[Object state comparisons]
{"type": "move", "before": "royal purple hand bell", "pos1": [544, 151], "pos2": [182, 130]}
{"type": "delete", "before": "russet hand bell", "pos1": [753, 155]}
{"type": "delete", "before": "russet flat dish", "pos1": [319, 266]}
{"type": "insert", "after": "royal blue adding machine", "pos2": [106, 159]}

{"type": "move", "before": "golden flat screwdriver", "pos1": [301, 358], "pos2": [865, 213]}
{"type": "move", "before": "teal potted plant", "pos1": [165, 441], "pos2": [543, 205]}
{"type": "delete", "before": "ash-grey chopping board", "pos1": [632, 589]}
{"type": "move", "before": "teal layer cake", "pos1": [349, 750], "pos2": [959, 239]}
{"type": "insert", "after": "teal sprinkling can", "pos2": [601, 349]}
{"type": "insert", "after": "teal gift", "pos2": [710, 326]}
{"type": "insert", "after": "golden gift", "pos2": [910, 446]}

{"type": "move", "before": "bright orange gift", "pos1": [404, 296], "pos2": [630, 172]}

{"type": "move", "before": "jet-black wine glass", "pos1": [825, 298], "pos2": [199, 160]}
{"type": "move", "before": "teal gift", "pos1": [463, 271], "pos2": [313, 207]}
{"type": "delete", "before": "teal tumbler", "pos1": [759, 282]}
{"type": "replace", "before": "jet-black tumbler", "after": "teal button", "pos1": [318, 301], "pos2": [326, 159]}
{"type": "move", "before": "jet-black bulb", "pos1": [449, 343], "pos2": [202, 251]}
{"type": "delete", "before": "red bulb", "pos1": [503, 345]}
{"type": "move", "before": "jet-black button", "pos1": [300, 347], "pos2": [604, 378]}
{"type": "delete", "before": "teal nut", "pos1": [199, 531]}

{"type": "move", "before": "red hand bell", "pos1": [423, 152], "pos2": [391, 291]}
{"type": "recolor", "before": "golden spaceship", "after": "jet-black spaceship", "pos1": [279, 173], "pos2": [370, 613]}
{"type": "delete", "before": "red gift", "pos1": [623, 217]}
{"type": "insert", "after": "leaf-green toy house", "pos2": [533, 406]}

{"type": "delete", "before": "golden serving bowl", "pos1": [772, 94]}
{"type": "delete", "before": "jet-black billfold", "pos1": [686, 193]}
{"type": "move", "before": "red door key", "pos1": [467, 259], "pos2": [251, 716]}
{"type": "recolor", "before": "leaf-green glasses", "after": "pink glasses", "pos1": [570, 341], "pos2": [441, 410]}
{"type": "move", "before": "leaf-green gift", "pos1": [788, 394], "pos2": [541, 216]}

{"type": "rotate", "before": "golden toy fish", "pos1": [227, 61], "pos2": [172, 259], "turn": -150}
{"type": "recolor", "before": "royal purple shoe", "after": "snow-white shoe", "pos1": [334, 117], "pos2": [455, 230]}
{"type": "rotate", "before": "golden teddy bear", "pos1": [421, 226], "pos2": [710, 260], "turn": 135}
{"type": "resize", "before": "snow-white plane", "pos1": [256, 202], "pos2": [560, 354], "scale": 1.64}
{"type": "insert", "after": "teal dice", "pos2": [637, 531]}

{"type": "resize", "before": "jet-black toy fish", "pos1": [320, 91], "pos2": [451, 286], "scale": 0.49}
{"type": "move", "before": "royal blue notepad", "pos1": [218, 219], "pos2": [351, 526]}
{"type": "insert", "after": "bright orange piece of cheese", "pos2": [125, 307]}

— ACTIVITY —
Set down the data above once more so that nothing differs from the original.

— YOUR RESPONSE —
{"type": "move", "before": "royal purple hand bell", "pos1": [544, 151], "pos2": [182, 130]}
{"type": "delete", "before": "russet hand bell", "pos1": [753, 155]}
{"type": "delete", "before": "russet flat dish", "pos1": [319, 266]}
{"type": "insert", "after": "royal blue adding machine", "pos2": [106, 159]}

{"type": "move", "before": "golden flat screwdriver", "pos1": [301, 358], "pos2": [865, 213]}
{"type": "move", "before": "teal potted plant", "pos1": [165, 441], "pos2": [543, 205]}
{"type": "delete", "before": "ash-grey chopping board", "pos1": [632, 589]}
{"type": "move", "before": "teal layer cake", "pos1": [349, 750], "pos2": [959, 239]}
{"type": "insert", "after": "teal sprinkling can", "pos2": [601, 349]}
{"type": "insert", "after": "teal gift", "pos2": [710, 326]}
{"type": "insert", "after": "golden gift", "pos2": [910, 446]}

{"type": "move", "before": "bright orange gift", "pos1": [404, 296], "pos2": [630, 172]}

{"type": "move", "before": "jet-black wine glass", "pos1": [825, 298], "pos2": [199, 160]}
{"type": "move", "before": "teal gift", "pos1": [463, 271], "pos2": [313, 207]}
{"type": "delete", "before": "teal tumbler", "pos1": [759, 282]}
{"type": "replace", "before": "jet-black tumbler", "after": "teal button", "pos1": [318, 301], "pos2": [326, 159]}
{"type": "move", "before": "jet-black bulb", "pos1": [449, 343], "pos2": [202, 251]}
{"type": "delete", "before": "red bulb", "pos1": [503, 345]}
{"type": "move", "before": "jet-black button", "pos1": [300, 347], "pos2": [604, 378]}
{"type": "delete", "before": "teal nut", "pos1": [199, 531]}

{"type": "move", "before": "red hand bell", "pos1": [423, 152], "pos2": [391, 291]}
{"type": "recolor", "before": "golden spaceship", "after": "jet-black spaceship", "pos1": [279, 173], "pos2": [370, 613]}
{"type": "delete", "before": "red gift", "pos1": [623, 217]}
{"type": "insert", "after": "leaf-green toy house", "pos2": [533, 406]}

{"type": "delete", "before": "golden serving bowl", "pos1": [772, 94]}
{"type": "delete", "before": "jet-black billfold", "pos1": [686, 193]}
{"type": "move", "before": "red door key", "pos1": [467, 259], "pos2": [251, 716]}
{"type": "recolor", "before": "leaf-green glasses", "after": "pink glasses", "pos1": [570, 341], "pos2": [441, 410]}
{"type": "move", "before": "leaf-green gift", "pos1": [788, 394], "pos2": [541, 216]}

{"type": "rotate", "before": "golden toy fish", "pos1": [227, 61], "pos2": [172, 259], "turn": -150}
{"type": "recolor", "before": "royal purple shoe", "after": "snow-white shoe", "pos1": [334, 117], "pos2": [455, 230]}
{"type": "rotate", "before": "golden teddy bear", "pos1": [421, 226], "pos2": [710, 260], "turn": 135}
{"type": "resize", "before": "snow-white plane", "pos1": [256, 202], "pos2": [560, 354], "scale": 1.64}
{"type": "insert", "after": "teal dice", "pos2": [637, 531]}

{"type": "resize", "before": "jet-black toy fish", "pos1": [320, 91], "pos2": [451, 286], "scale": 0.49}
{"type": "move", "before": "royal blue notepad", "pos1": [218, 219], "pos2": [351, 526]}
{"type": "insert", "after": "bright orange piece of cheese", "pos2": [125, 307]}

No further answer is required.